What you will do: Retype the records below word for word and omit any image.

** Recorded information follows **

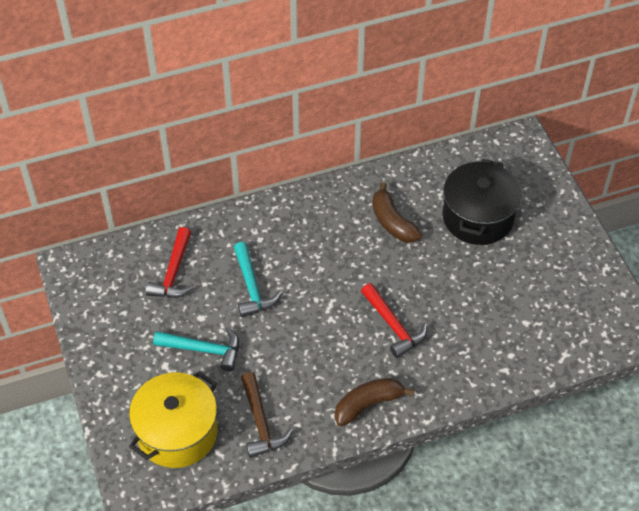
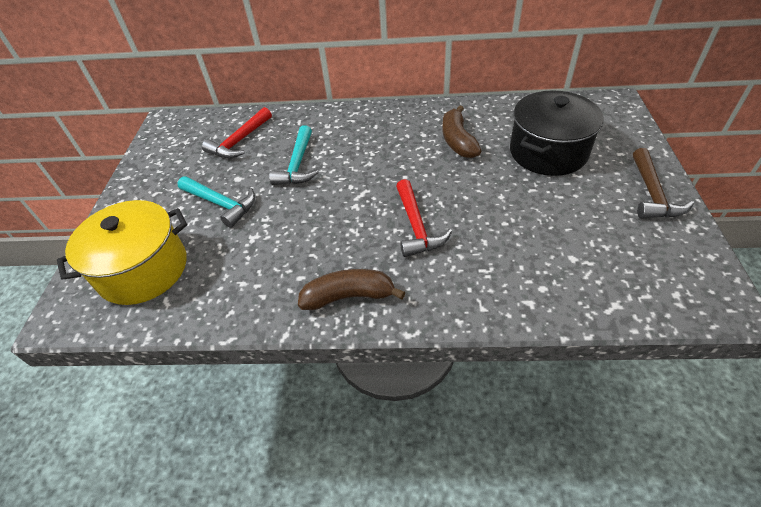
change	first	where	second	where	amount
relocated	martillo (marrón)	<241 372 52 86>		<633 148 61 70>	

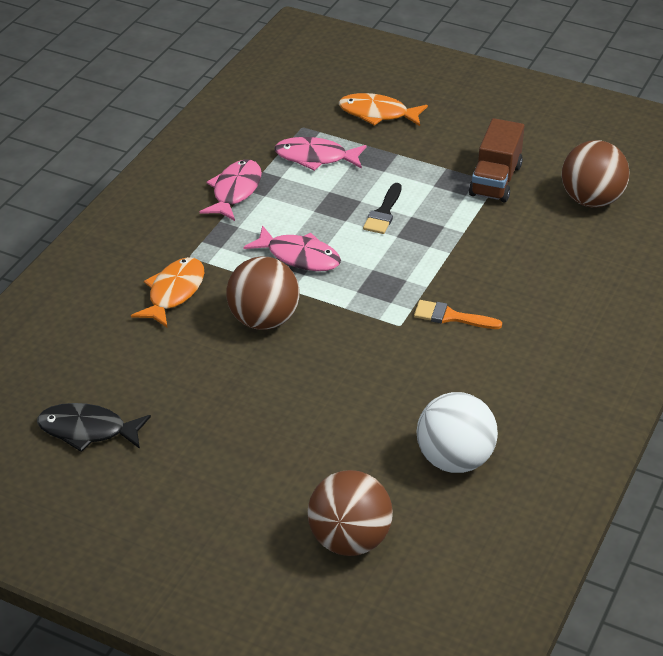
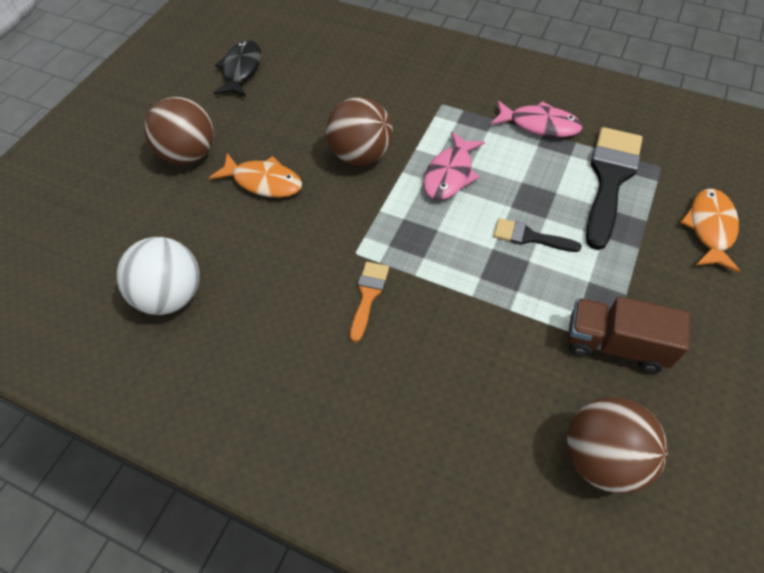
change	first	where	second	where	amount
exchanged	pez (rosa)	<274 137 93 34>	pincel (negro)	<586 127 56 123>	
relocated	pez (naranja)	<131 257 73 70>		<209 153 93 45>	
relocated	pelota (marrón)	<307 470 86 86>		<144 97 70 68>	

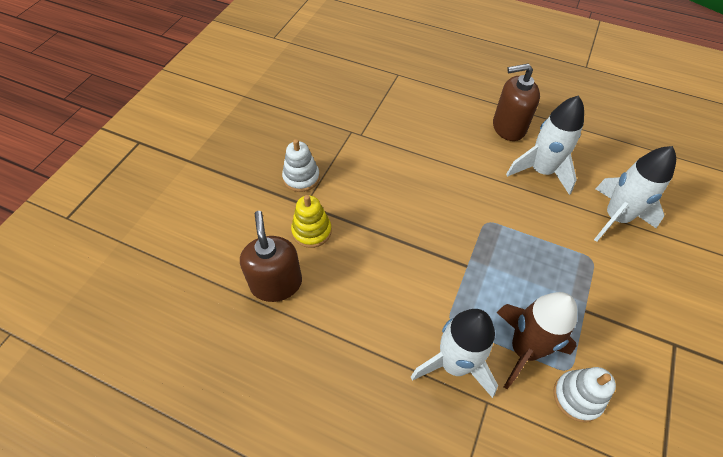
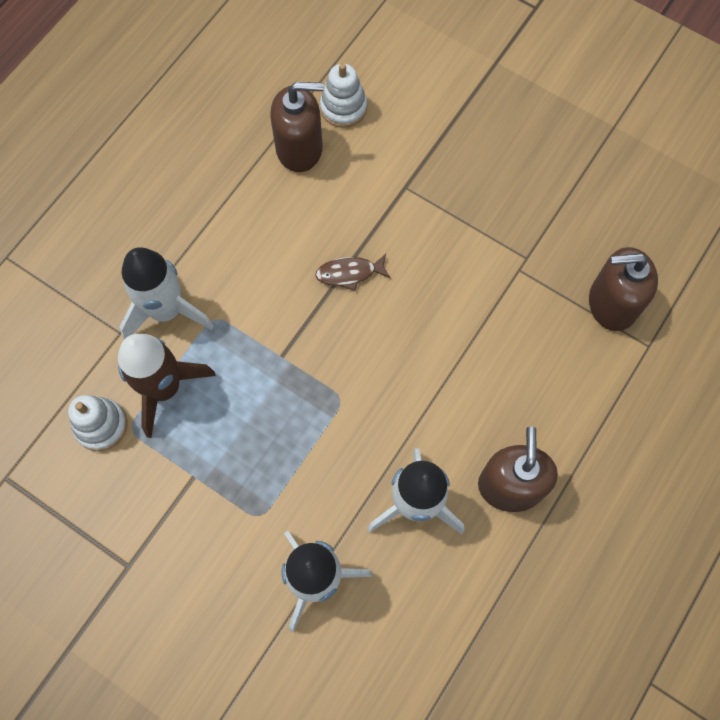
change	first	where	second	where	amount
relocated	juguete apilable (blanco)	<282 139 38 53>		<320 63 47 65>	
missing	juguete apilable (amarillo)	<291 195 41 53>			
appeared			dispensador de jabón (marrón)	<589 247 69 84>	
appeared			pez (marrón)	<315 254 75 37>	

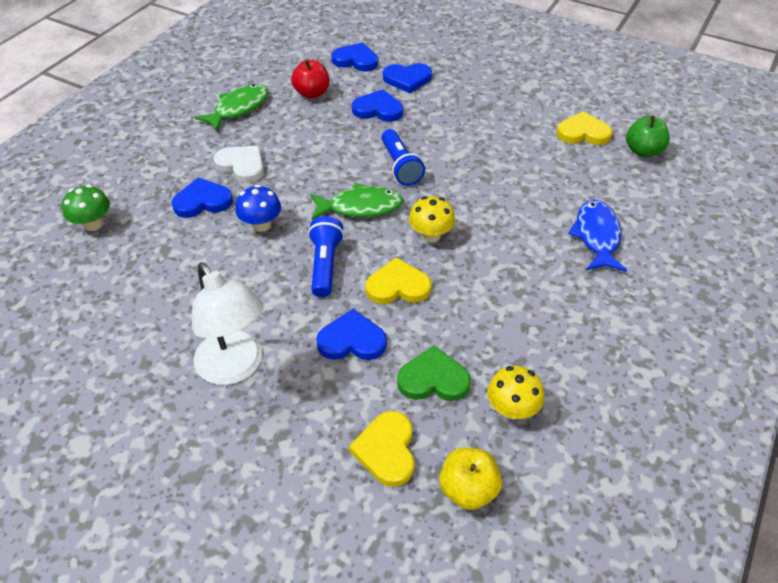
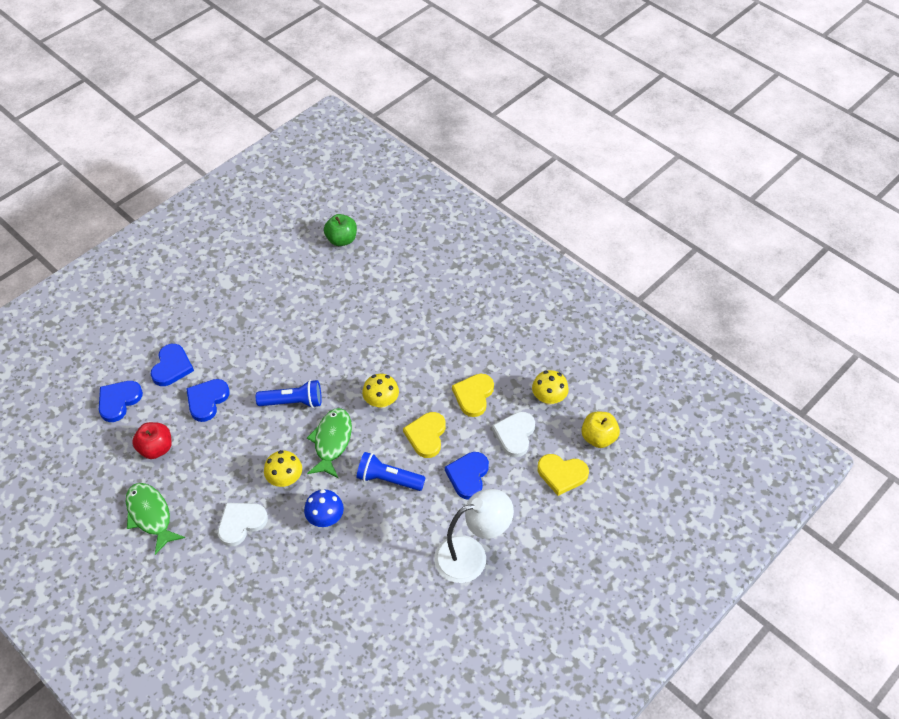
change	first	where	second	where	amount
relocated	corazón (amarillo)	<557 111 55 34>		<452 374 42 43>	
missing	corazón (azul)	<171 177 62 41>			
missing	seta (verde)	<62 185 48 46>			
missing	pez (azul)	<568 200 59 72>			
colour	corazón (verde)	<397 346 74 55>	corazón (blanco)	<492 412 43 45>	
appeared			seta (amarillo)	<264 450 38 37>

** End of Recorded information **

Result below:
change	first	where	second	where	amount
relocated	martillo (marrón)	<241 372 52 86>		<633 148 61 70>	

change	first	where	second	where	amount
exchanged	pez (rosa)	<274 137 93 34>	pincel (negro)	<586 127 56 123>	
relocated	pez (naranja)	<131 257 73 70>		<209 153 93 45>	
relocated	pelota (marrón)	<307 470 86 86>		<144 97 70 68>	

change	first	where	second	where	amount
relocated	juguete apilable (blanco)	<282 139 38 53>		<320 63 47 65>	
missing	juguete apilable (amarillo)	<291 195 41 53>			
appeared			dispensador de jabón (marrón)	<589 247 69 84>	
appeared			pez (marrón)	<315 254 75 37>	

change	first	where	second	where	amount
relocated	corazón (amarillo)	<557 111 55 34>		<452 374 42 43>	
missing	corazón (azul)	<171 177 62 41>			
missing	seta (verde)	<62 185 48 46>			
missing	pez (azul)	<568 200 59 72>			
colour	corazón (verde)	<397 346 74 55>	corazón (blanco)	<492 412 43 45>	
appeared			seta (amarillo)	<264 450 38 37>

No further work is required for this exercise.